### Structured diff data
★ ★ ★ ★

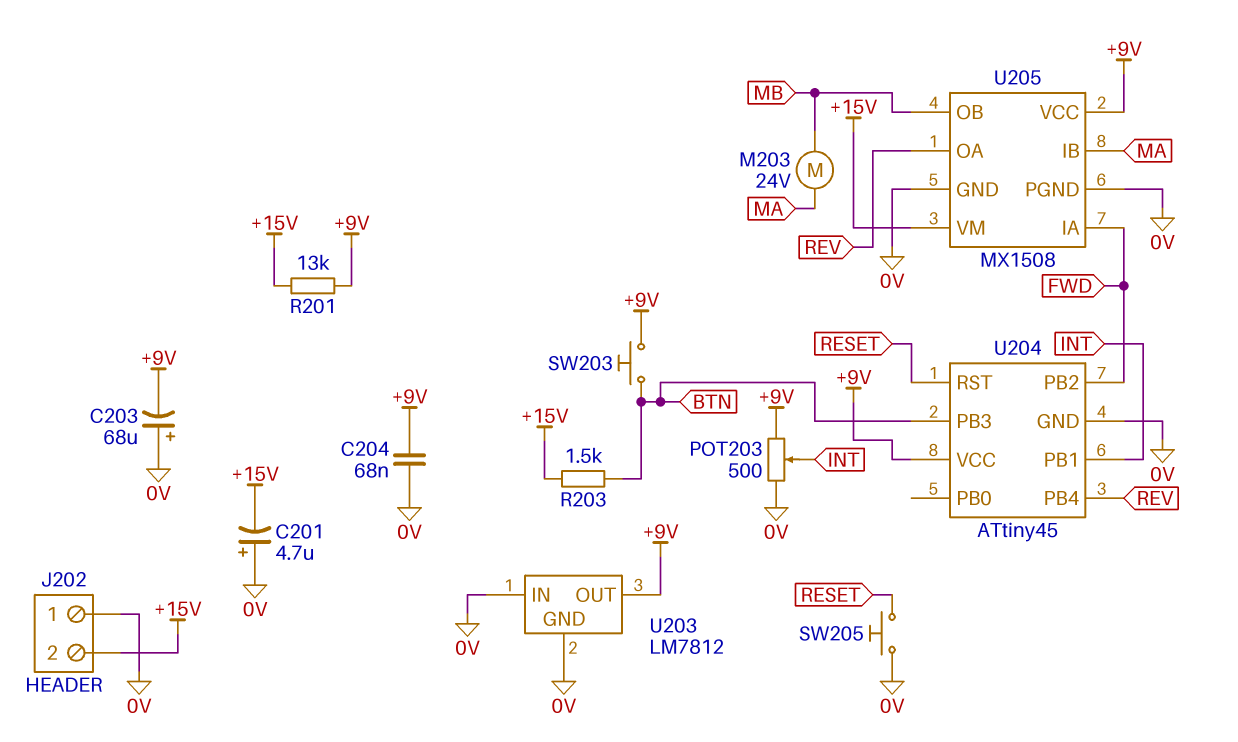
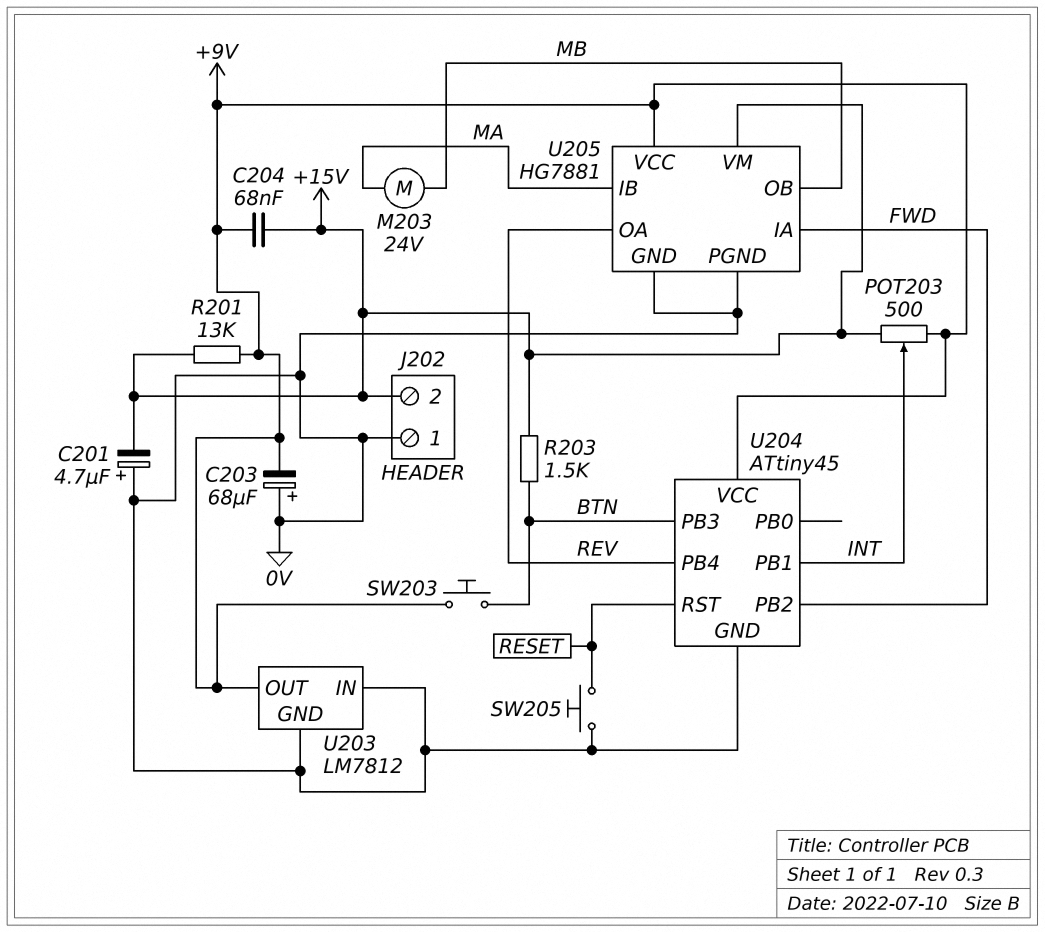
C204: 68nF (+9V, 0V) -> 68nF (+9V, +15V)
POT203: 500 (+9V, 0V, wiper INT) -> 500 (+9V, +15V, wiper INT)
U205: MX1508 -> HG7881

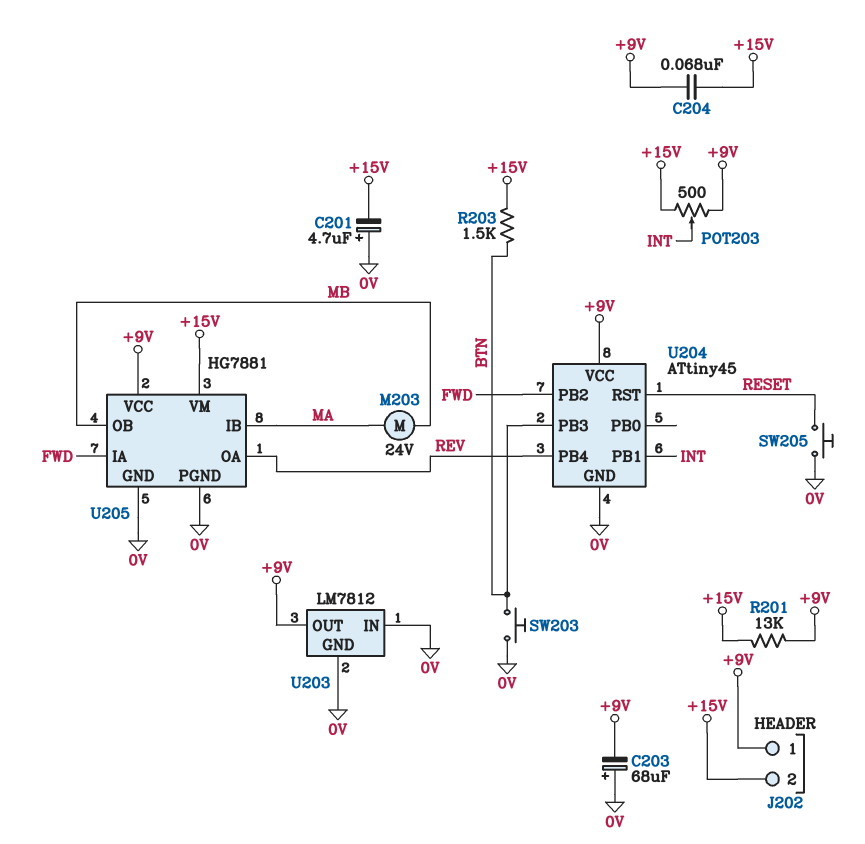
J202 pin 1: 0V -> +9V
SW203: button (+9V, BTN) -> button (0V, BTN)

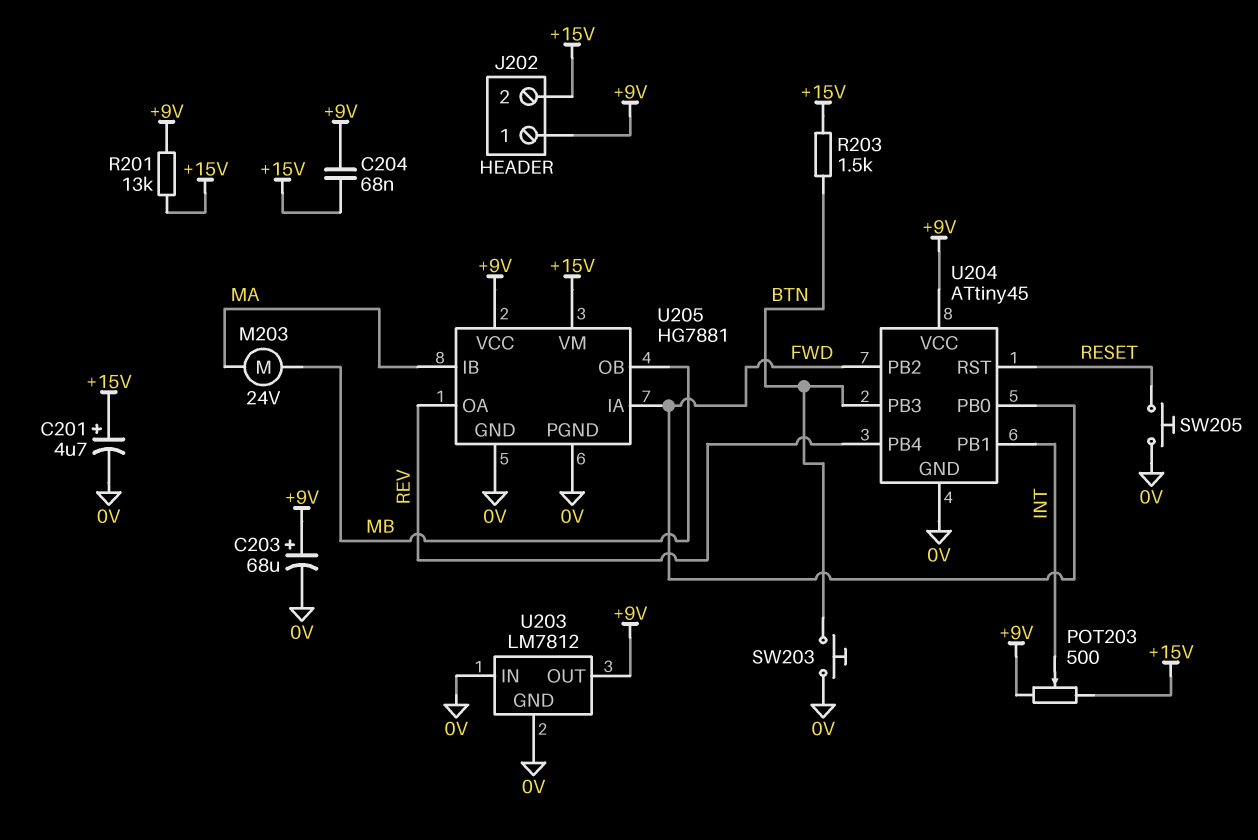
C201: 4.7uF (plus 0V, minus +15V) -> 4.7uF (plus +15V, minus 0V)
C203: 68uF (plus 0V, minus +9V) -> 68uF (plus +9V, minus 0V)
U204 pin PB0: none -> FWD

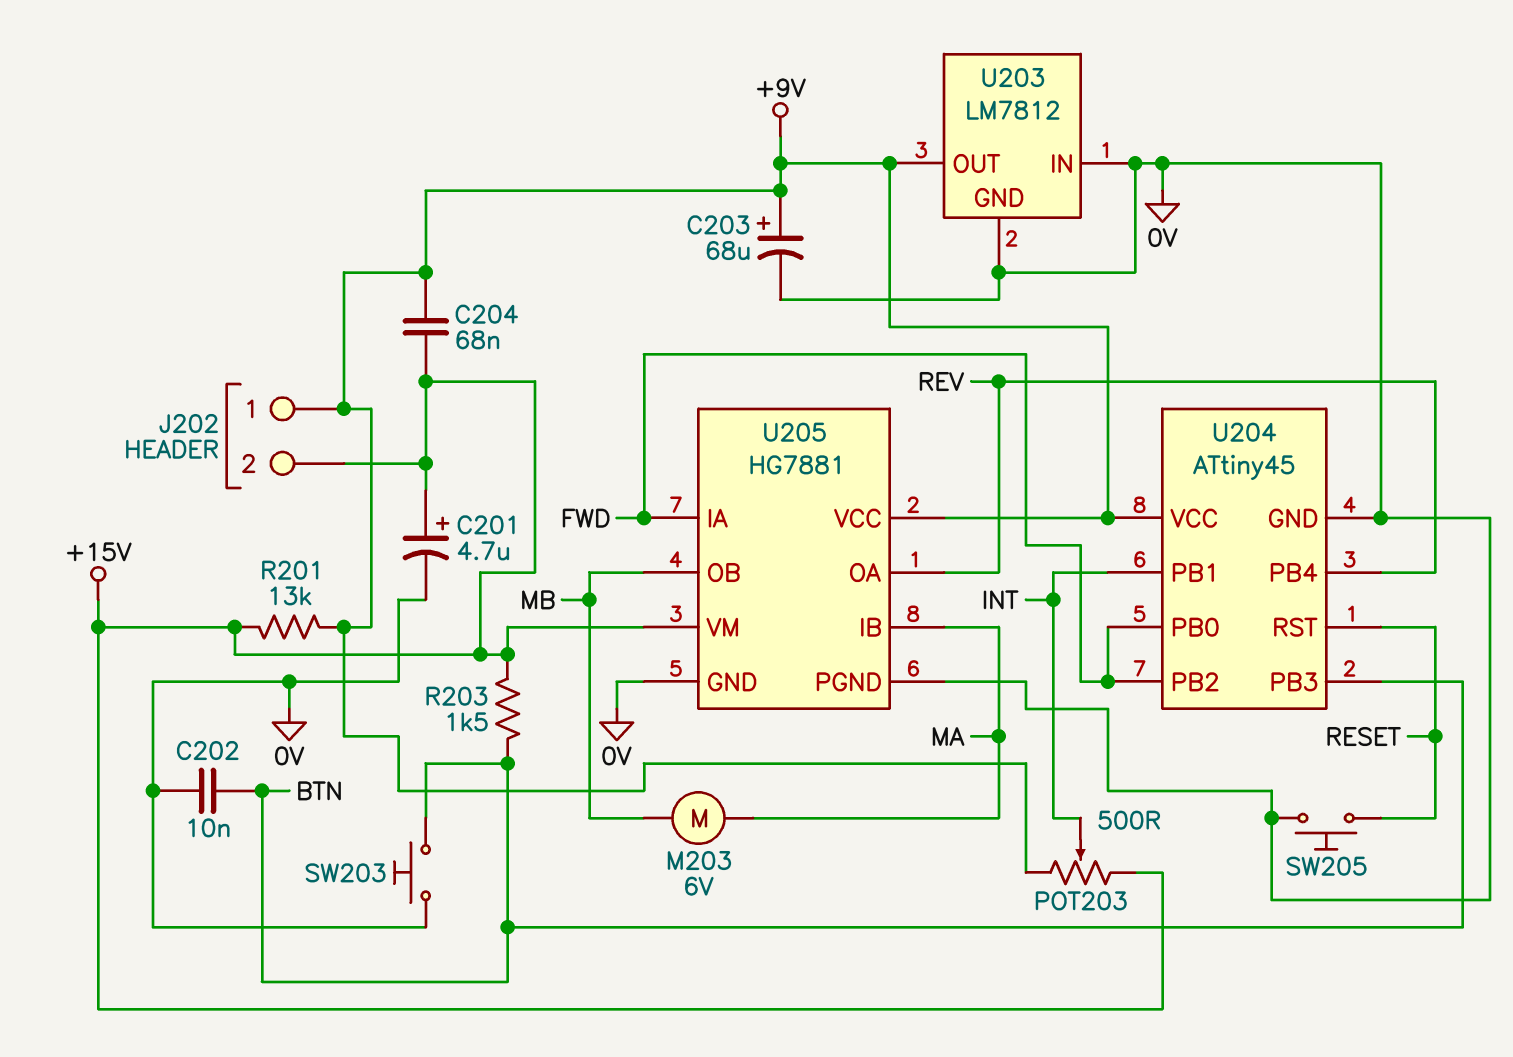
C202: none -> 10nF (0V, BTN)
M203: motor 24V (MA, MB) -> motor 6V (MA, MB)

★ ★ ★ ★

### To do
Exclude the pictures. Write out the remaining data exactly.

### Solution below
C204: 68nF (+9V, 0V) -> 68nF (+9V, +15V)
POT203: 500 (+9V, 0V, wiper INT) -> 500 (+9V, +15V, wiper INT)
U205: MX1508 -> HG7881

J202 pin 1: 0V -> +9V
SW203: button (+9V, BTN) -> button (0V, BTN)

C201: 4.7uF (plus 0V, minus +15V) -> 4.7uF (plus +15V, minus 0V)
C203: 68uF (plus 0V, minus +9V) -> 68uF (plus +9V, minus 0V)
U204 pin PB0: none -> FWD

C202: none -> 10nF (0V, BTN)
M203: motor 24V (MA, MB) -> motor 6V (MA, MB)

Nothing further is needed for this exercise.